TRY IT: A word-for-word copy of the listing is required, and it must contain no pictures.

THE INPUT:
###

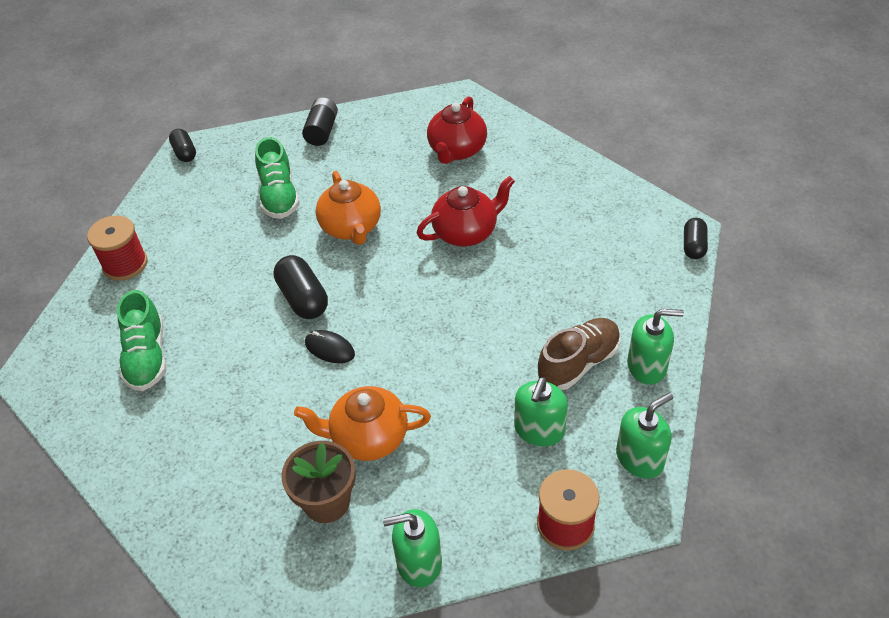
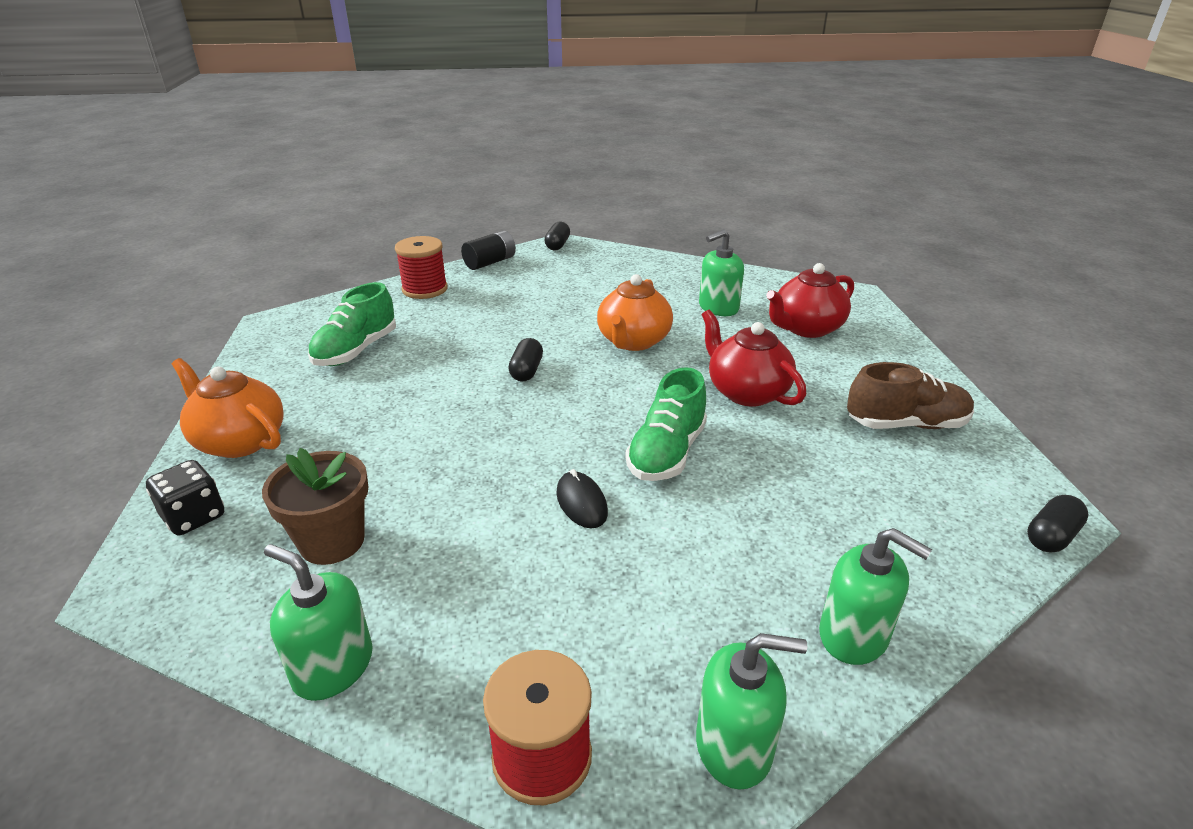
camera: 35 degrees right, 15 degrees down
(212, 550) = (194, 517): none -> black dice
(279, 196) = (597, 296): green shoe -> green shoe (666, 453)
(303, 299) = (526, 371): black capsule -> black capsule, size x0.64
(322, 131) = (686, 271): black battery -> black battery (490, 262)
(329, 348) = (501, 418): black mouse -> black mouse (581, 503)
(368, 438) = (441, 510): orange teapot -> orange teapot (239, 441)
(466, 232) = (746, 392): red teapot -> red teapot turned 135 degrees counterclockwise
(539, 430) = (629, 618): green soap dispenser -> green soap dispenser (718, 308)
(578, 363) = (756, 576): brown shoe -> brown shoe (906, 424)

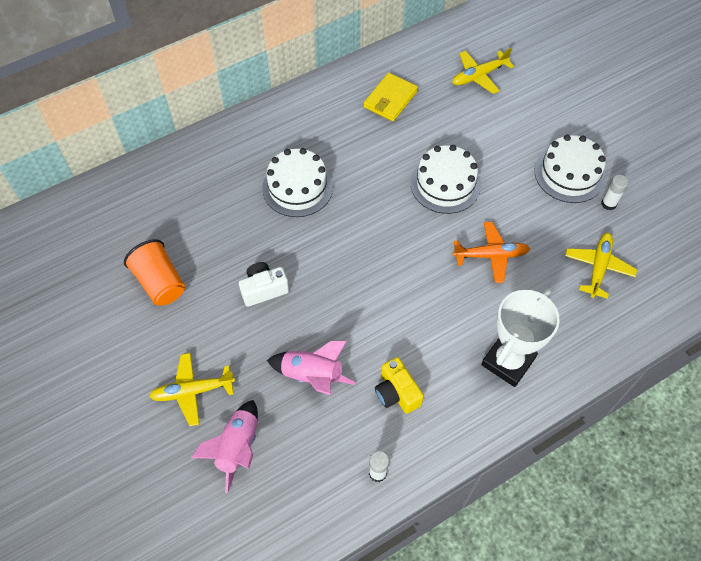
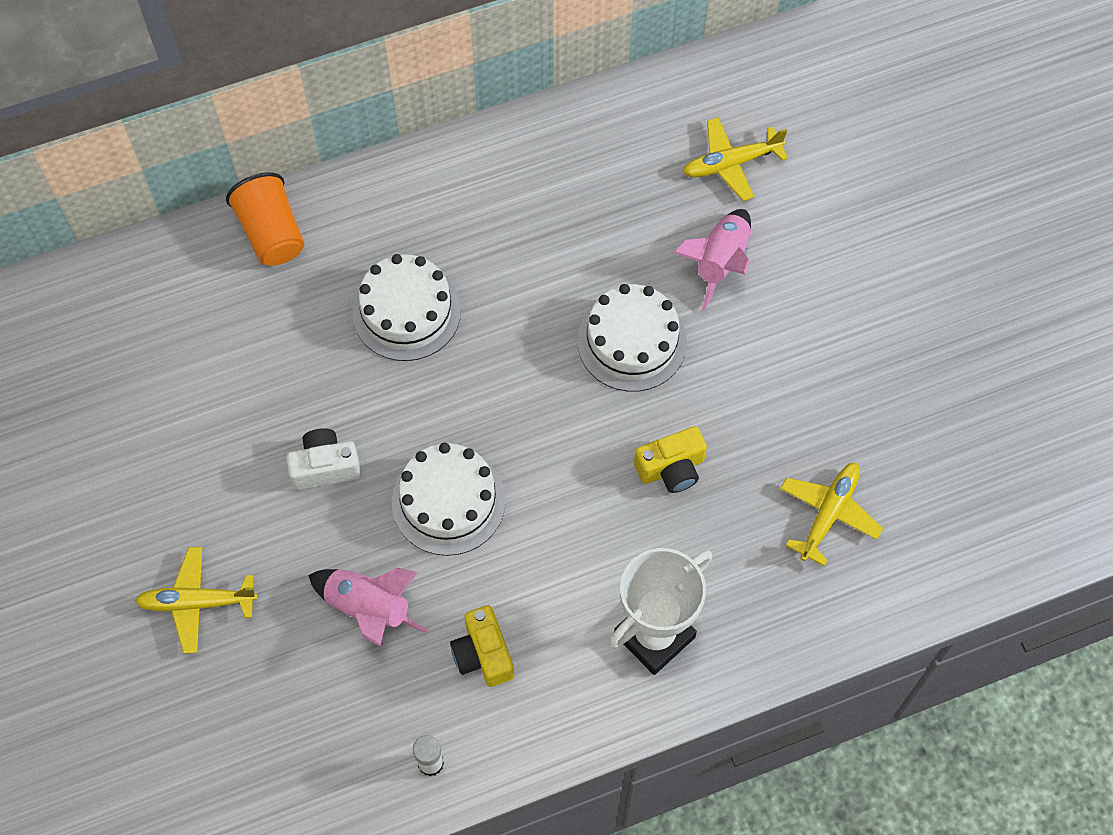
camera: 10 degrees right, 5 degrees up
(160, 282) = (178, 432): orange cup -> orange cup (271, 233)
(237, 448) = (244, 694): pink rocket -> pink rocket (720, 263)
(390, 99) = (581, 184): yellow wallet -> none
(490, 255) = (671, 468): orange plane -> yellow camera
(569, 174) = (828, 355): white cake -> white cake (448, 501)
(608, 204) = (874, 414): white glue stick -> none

###

ANSWER BOX:
camera: 35 degrees right, 15 degrees down
(212, 550) = (194, 517): none -> black dice
(279, 196) = (597, 296): green shoe -> green shoe (666, 453)
(303, 299) = (526, 371): black capsule -> black capsule, size x0.64
(322, 131) = (686, 271): black battery -> black battery (490, 262)
(329, 348) = (501, 418): black mouse -> black mouse (581, 503)
(368, 438) = (441, 510): orange teapot -> orange teapot (239, 441)
(466, 232) = (746, 392): red teapot -> red teapot turned 135 degrees counterclockwise
(539, 430) = (629, 618): green soap dispenser -> green soap dispenser (718, 308)
(578, 363) = (756, 576): brown shoe -> brown shoe (906, 424)

camera: 10 degrees right, 5 degrees up
(160, 282) = (178, 432): orange cup -> orange cup (271, 233)
(237, 448) = (244, 694): pink rocket -> pink rocket (720, 263)
(390, 99) = (581, 184): yellow wallet -> none
(490, 255) = (671, 468): orange plane -> yellow camera
(569, 174) = (828, 355): white cake -> white cake (448, 501)
(608, 204) = (874, 414): white glue stick -> none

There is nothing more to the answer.